WHAT TO WORK ON: Determine how many lines in the entries below include the word "pink", and reply with that number alone.

--- DATA TO USE Enclosed Below ---

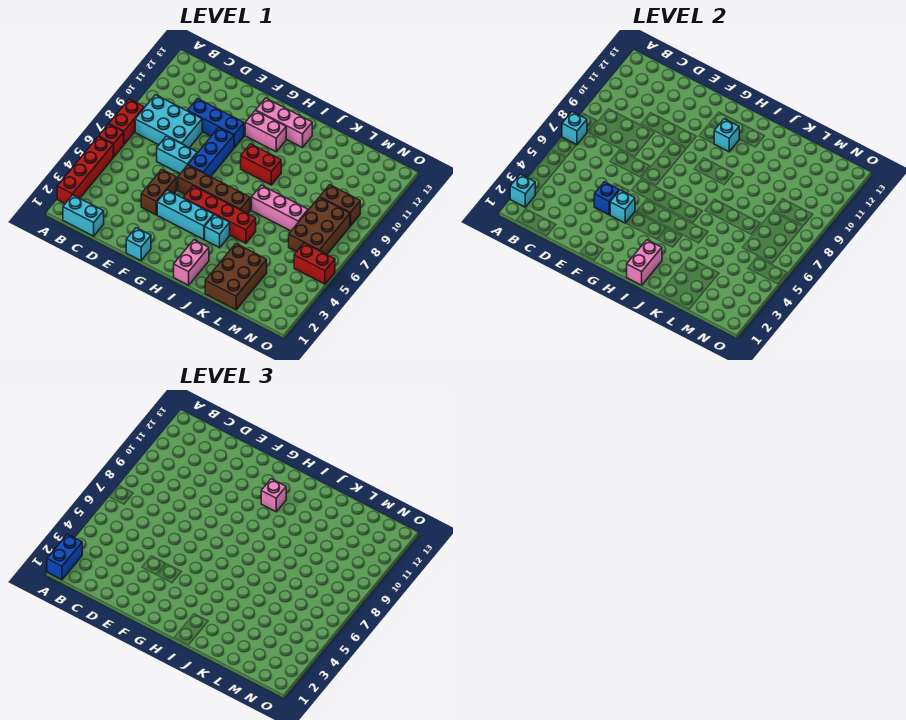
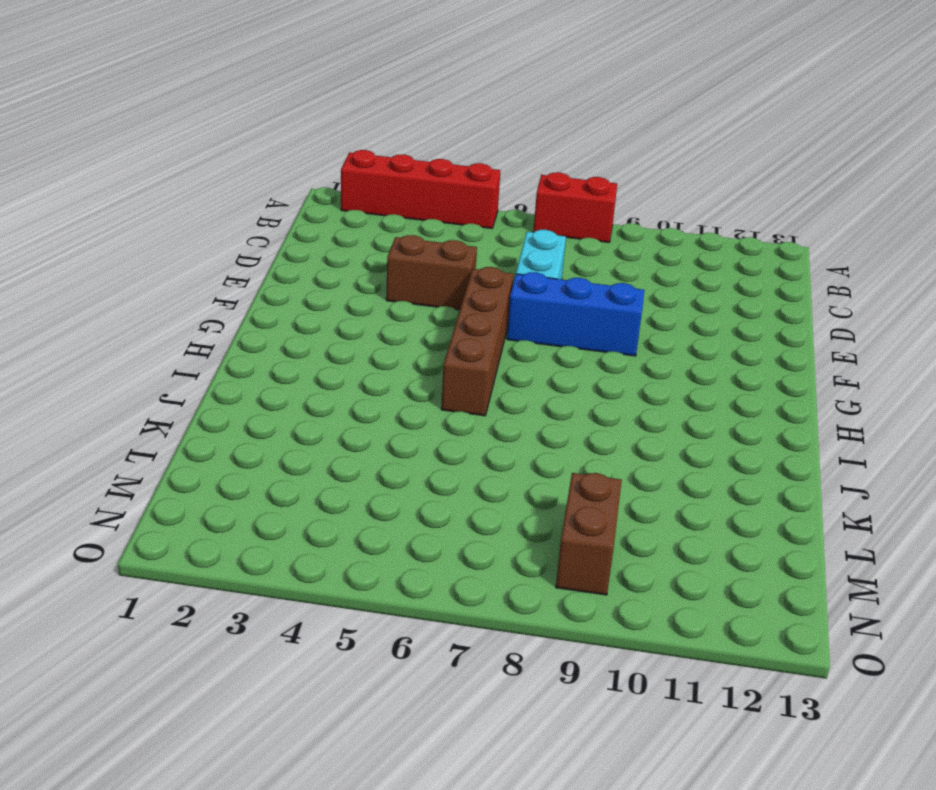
none -> red brick A6 level 1
none -> cyan brick B1:C1 level 1
none -> cyan brick B8:D9 level 1
none -> blue brick D10:F10 level 1

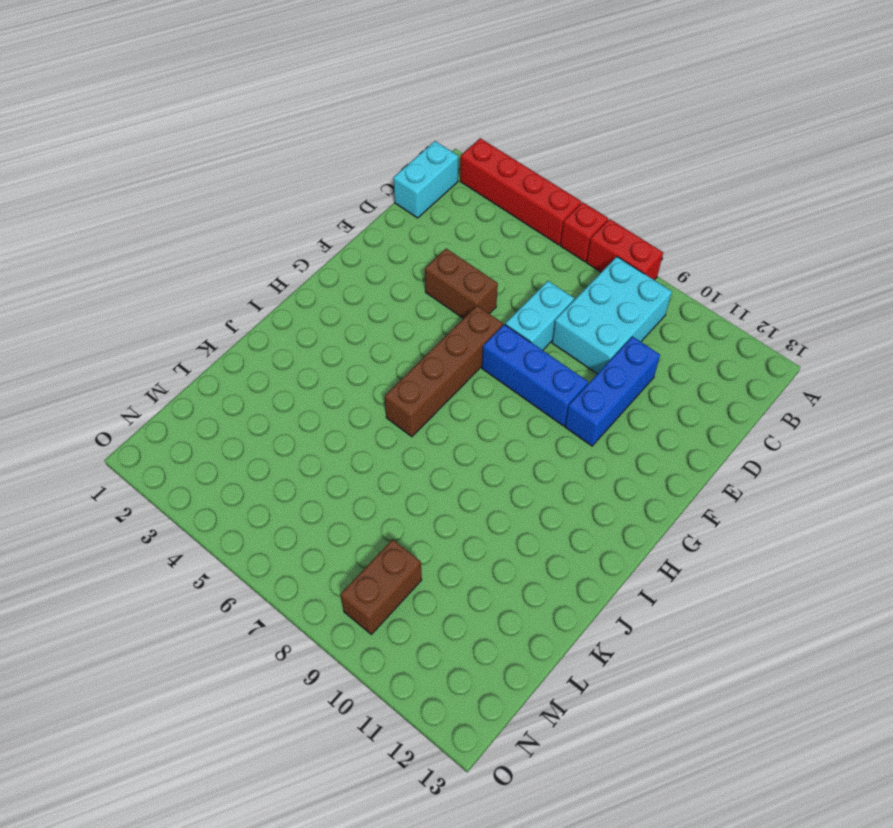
none -> cyan brick F1 level 1
none -> cyan brick F4:H4 level 1
none -> red brick G5:J5 level 1
none -> pink brick G11:H11 level 1

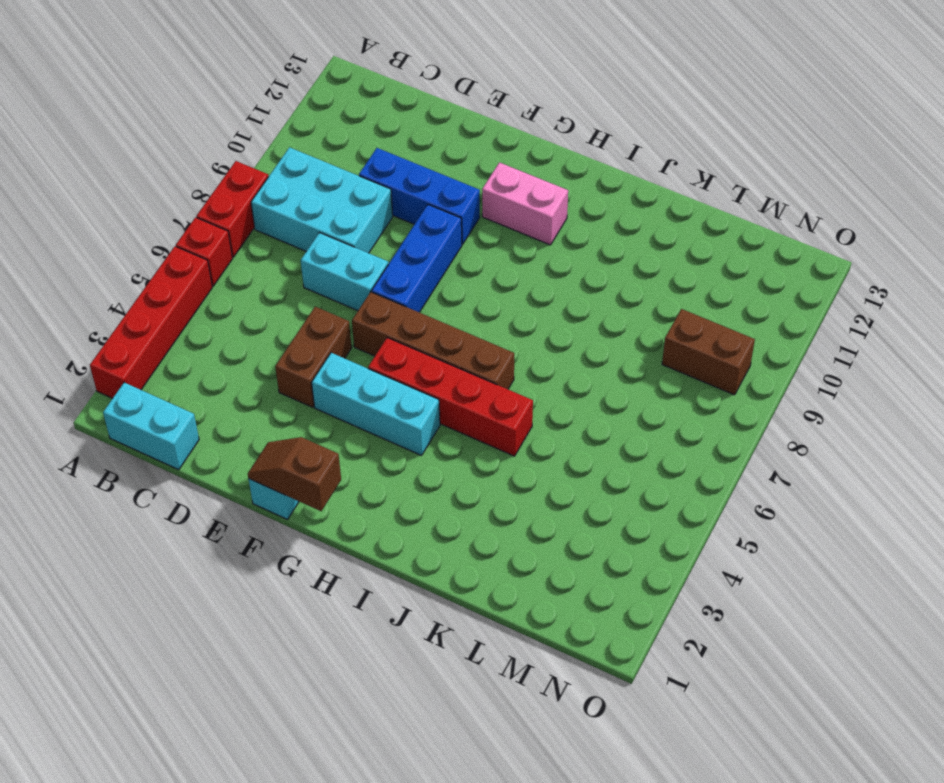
brown slope F1:G1 level 2 top G -> none
none -> pink brick G12:I12 level 1
none -> red brick H9:I9 level 1
none -> pink brick I1:I2 level 1
none -> cyan brick I4 level 1

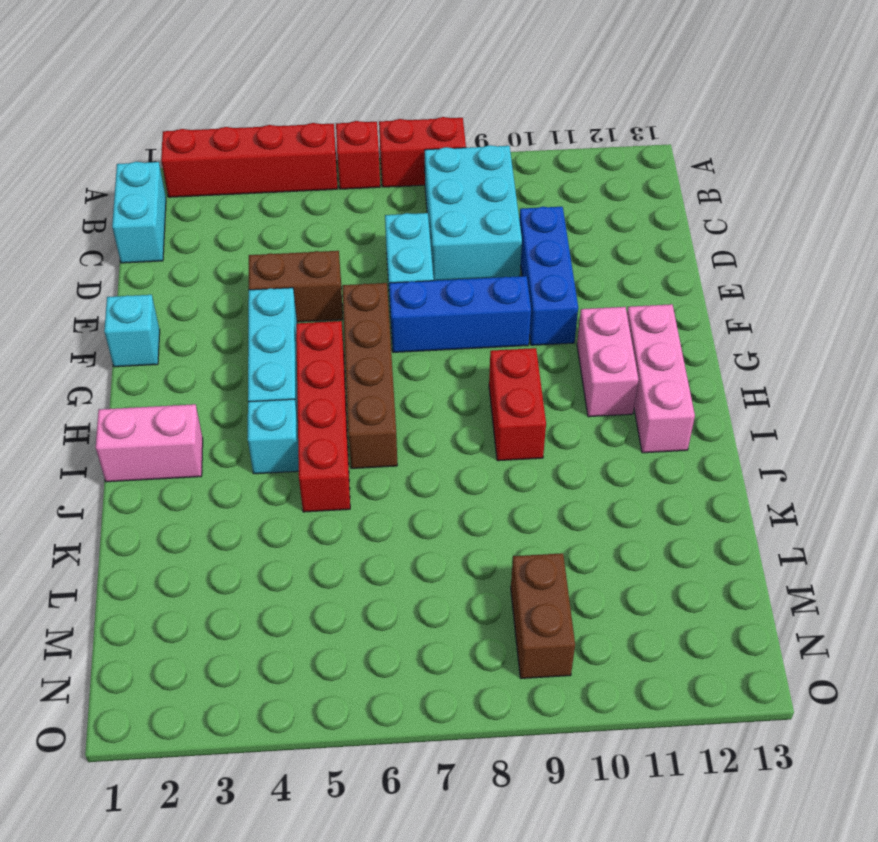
none -> pink brick J7:L7 level 1
none -> brown brick K1:L3 level 1
none -> brown brick M6:N8 level 1
none -> red brick N5:O5 level 1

--- End of Enclosed DATA TO USE ---

EXERCISE RESULT: 4